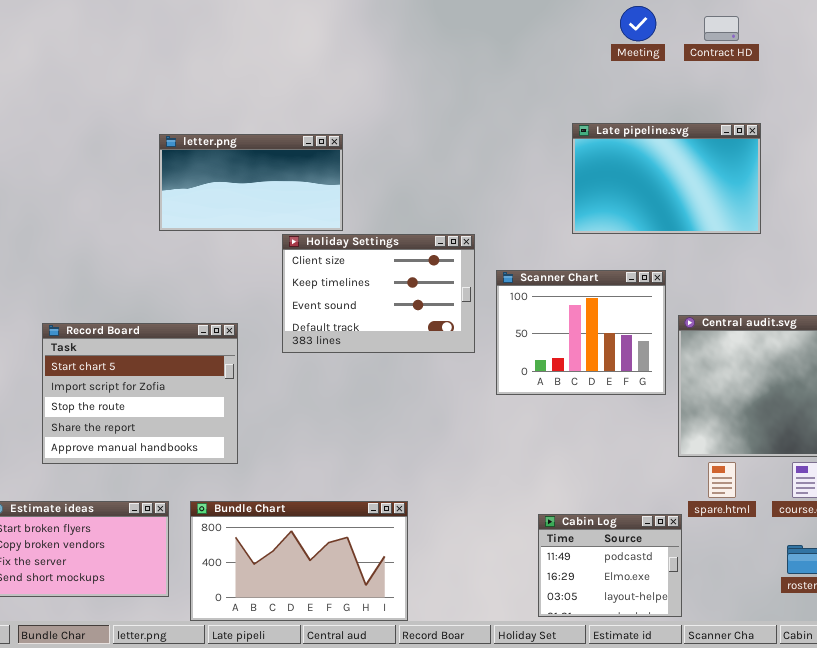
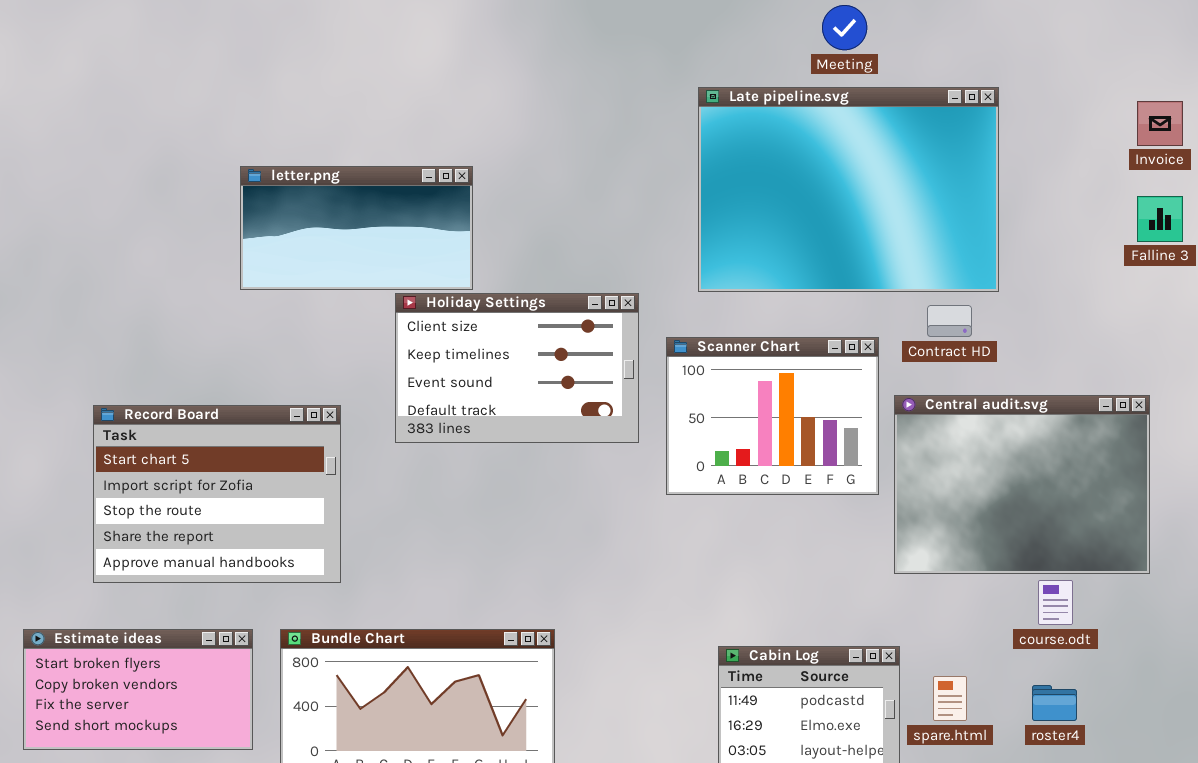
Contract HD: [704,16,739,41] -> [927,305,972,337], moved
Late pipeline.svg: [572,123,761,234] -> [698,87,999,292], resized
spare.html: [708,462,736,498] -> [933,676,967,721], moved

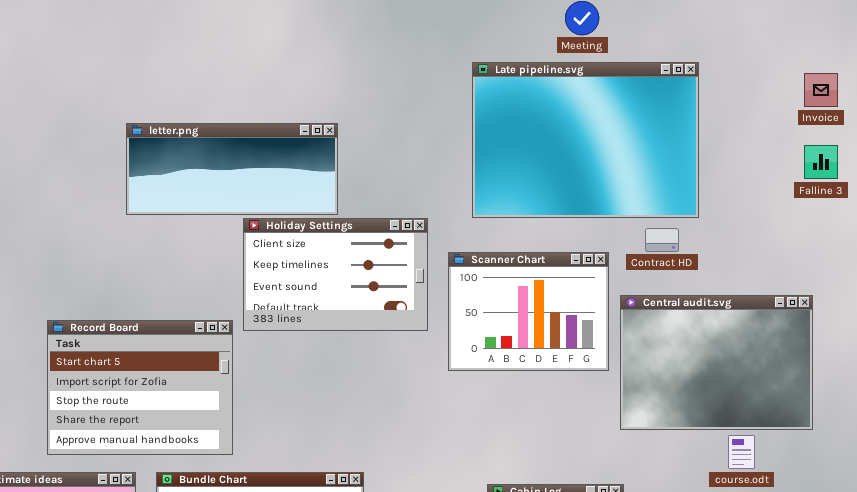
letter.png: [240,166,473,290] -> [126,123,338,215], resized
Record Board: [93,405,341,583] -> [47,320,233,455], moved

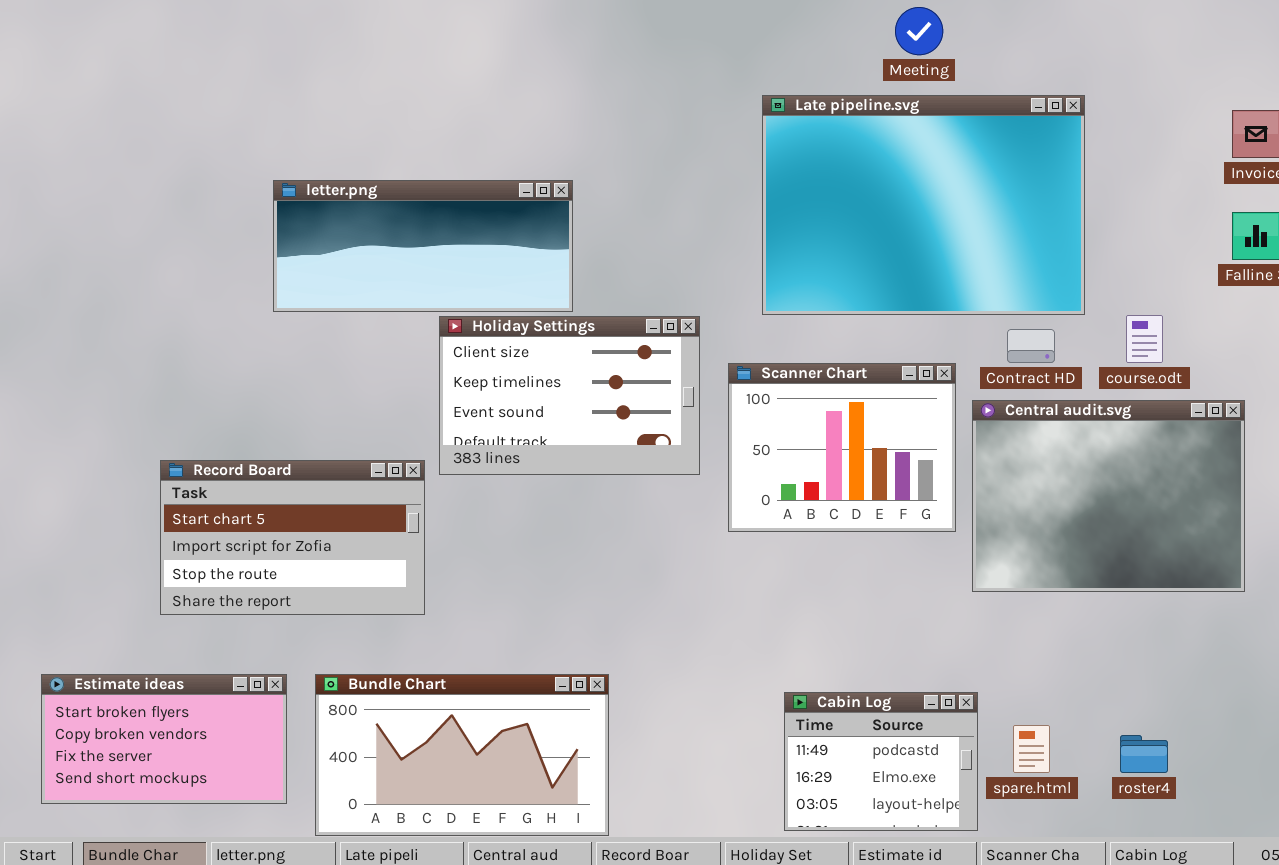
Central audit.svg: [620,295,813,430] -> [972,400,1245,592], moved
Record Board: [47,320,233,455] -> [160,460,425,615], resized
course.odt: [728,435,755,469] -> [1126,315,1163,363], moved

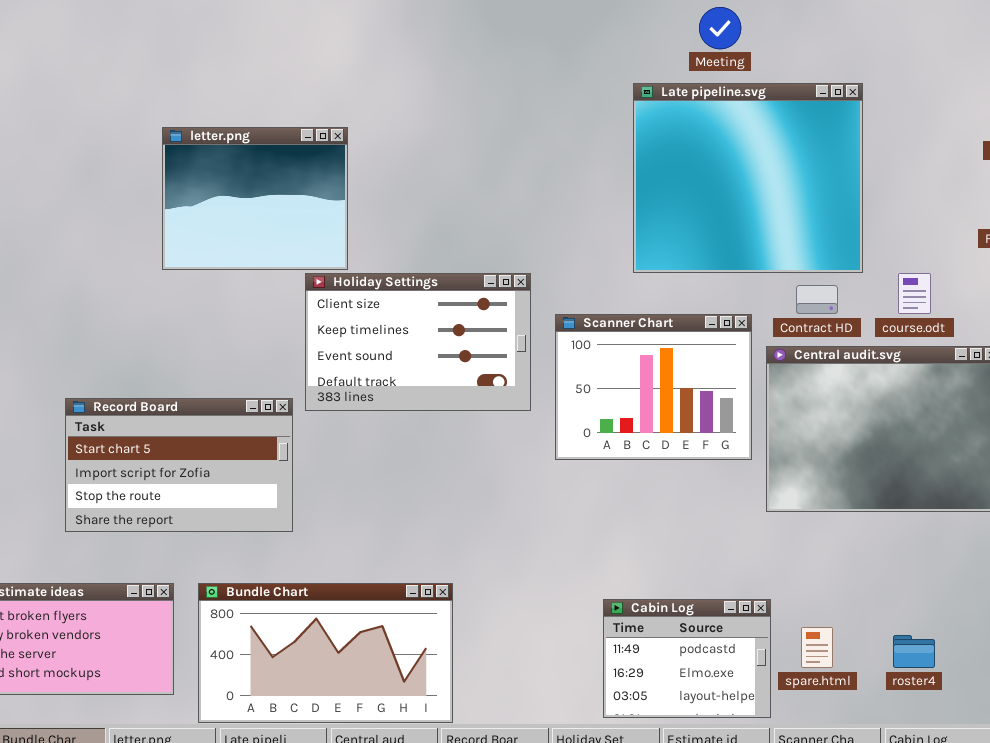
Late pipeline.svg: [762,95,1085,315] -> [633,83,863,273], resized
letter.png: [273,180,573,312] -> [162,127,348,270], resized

******************************

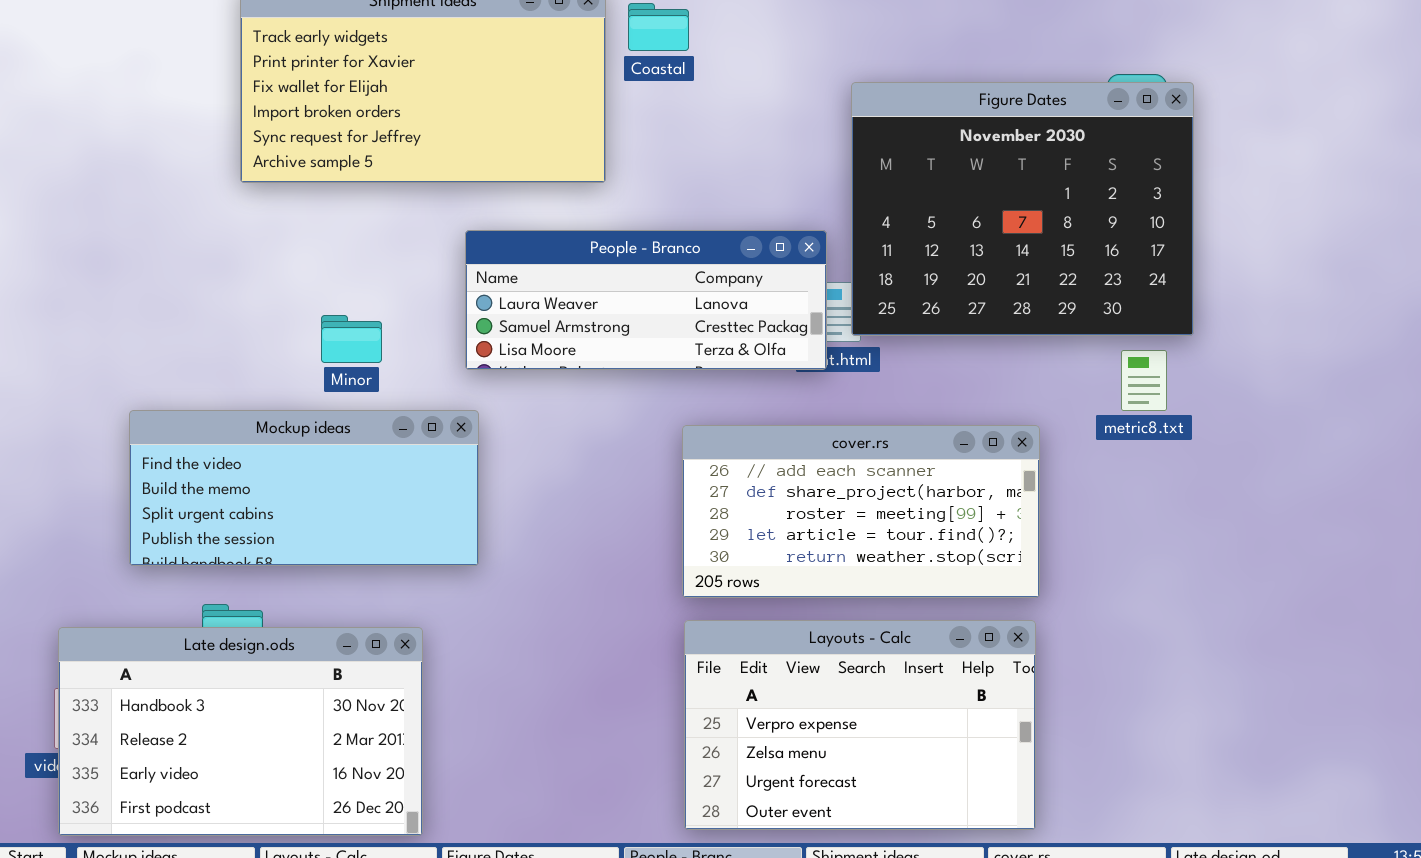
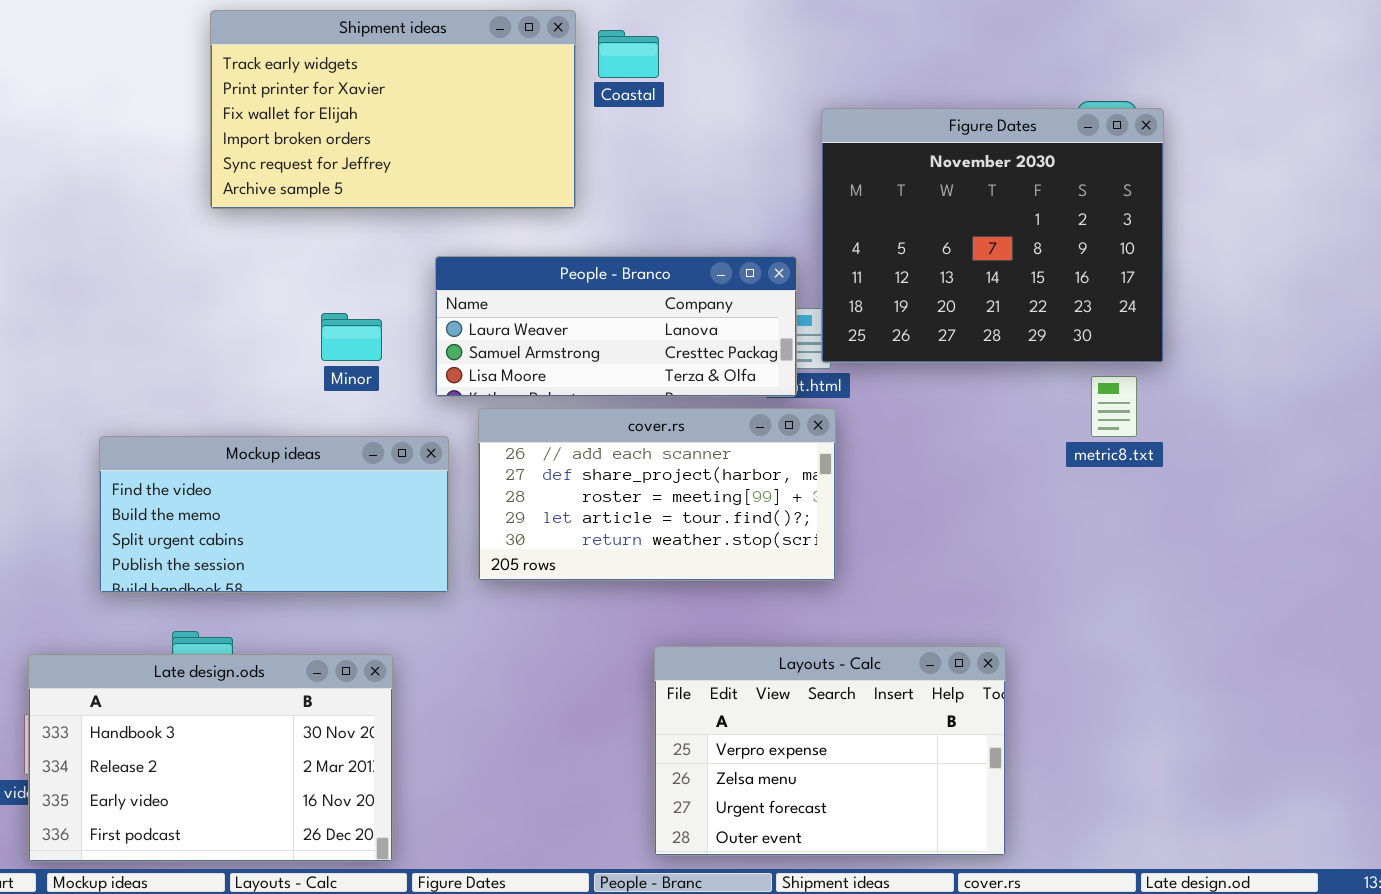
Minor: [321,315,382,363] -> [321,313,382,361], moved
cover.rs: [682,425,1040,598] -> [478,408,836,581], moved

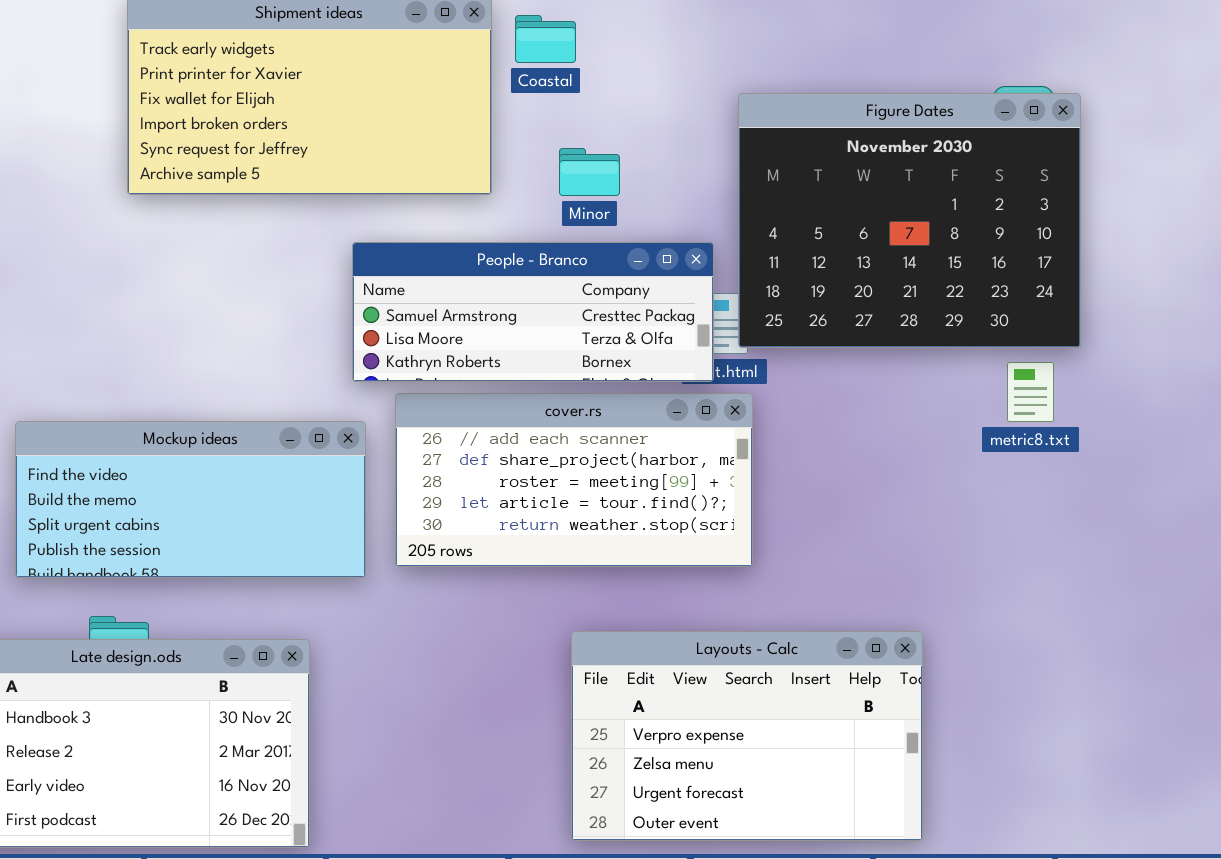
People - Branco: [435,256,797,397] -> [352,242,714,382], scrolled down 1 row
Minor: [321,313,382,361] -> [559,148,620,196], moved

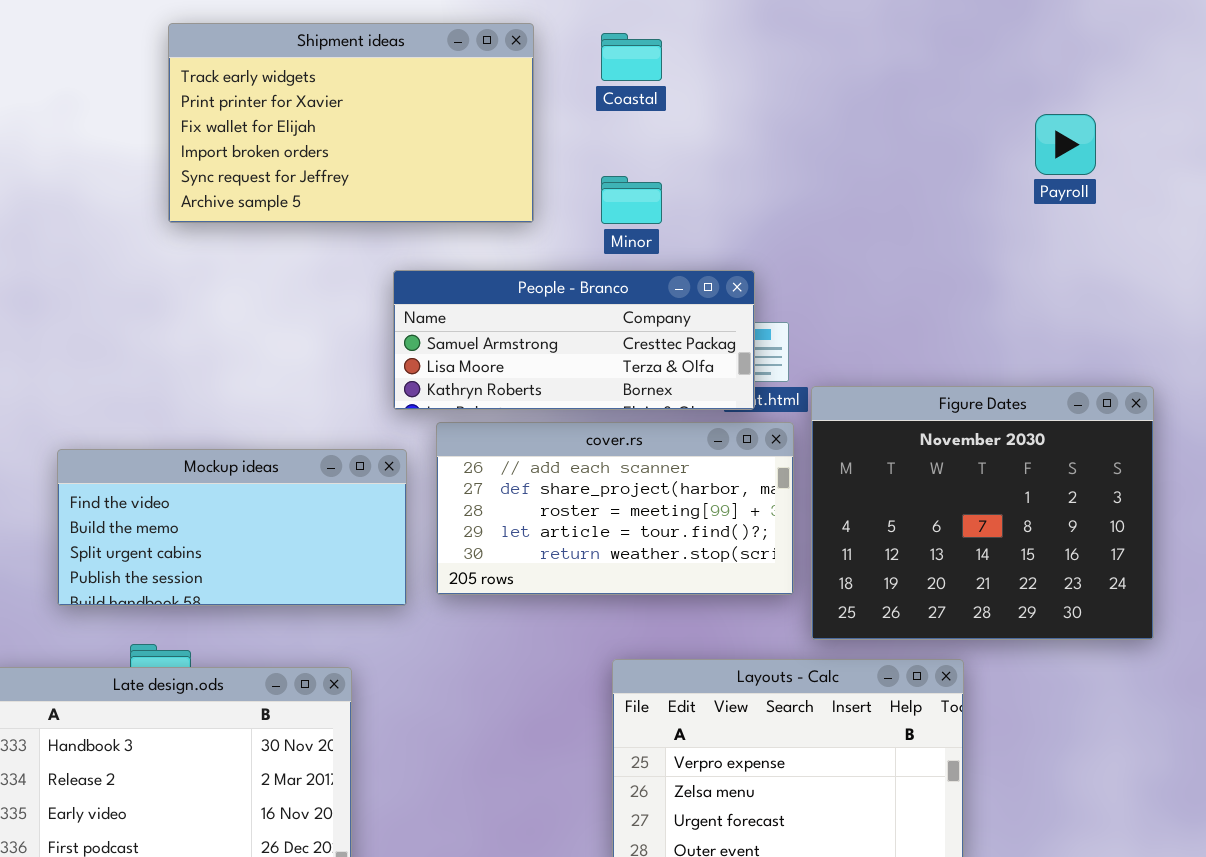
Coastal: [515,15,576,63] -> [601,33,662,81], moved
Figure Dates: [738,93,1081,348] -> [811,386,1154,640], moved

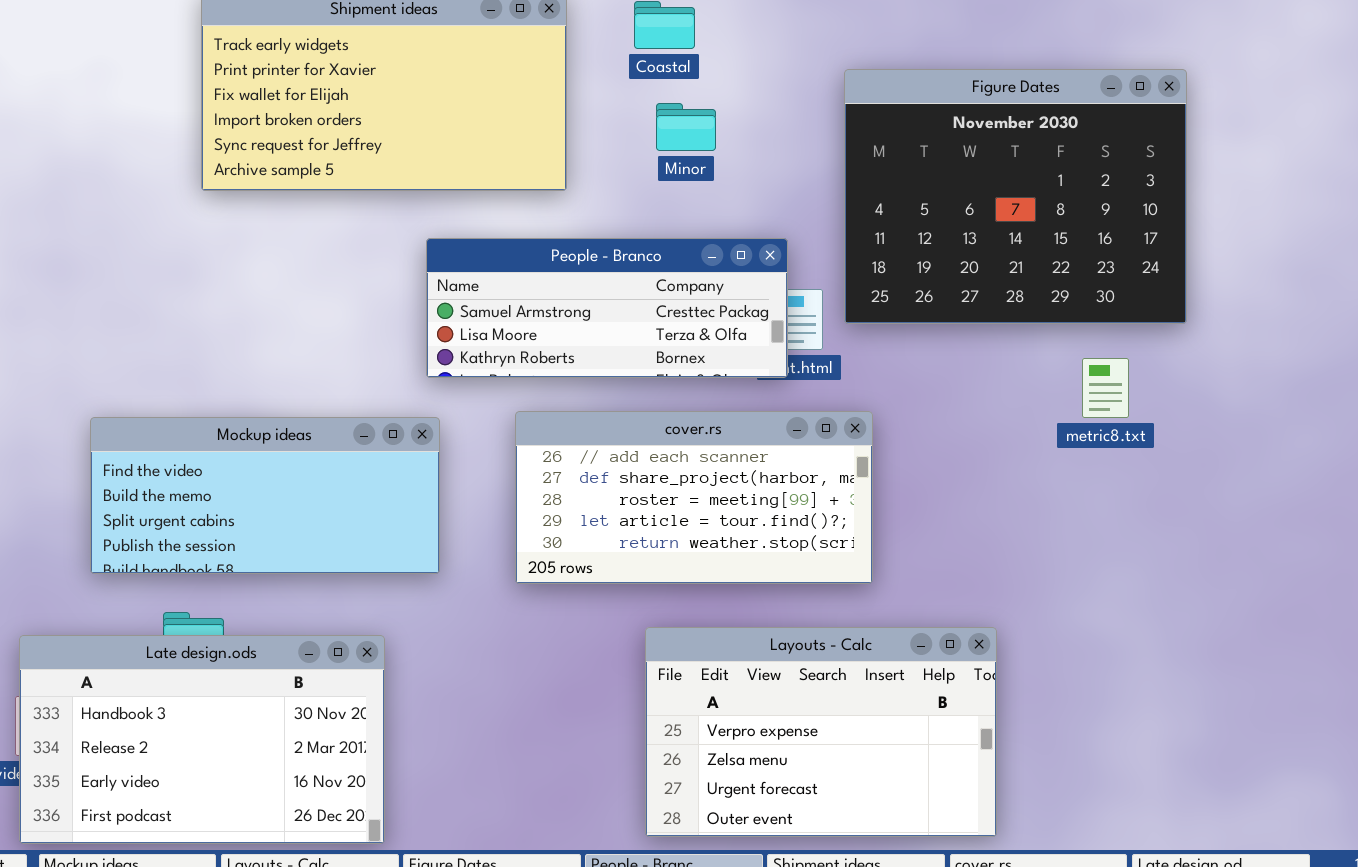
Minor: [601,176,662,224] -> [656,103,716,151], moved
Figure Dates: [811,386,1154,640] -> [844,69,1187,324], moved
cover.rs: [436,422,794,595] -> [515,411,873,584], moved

******************************

Find the lines above that contain the word "Board" and copy each one.

◆ RESULT FOR THIS TASK:
Record Board: [93,405,341,583] -> [47,320,233,455], moved
Record Board: [47,320,233,455] -> [160,460,425,615], resized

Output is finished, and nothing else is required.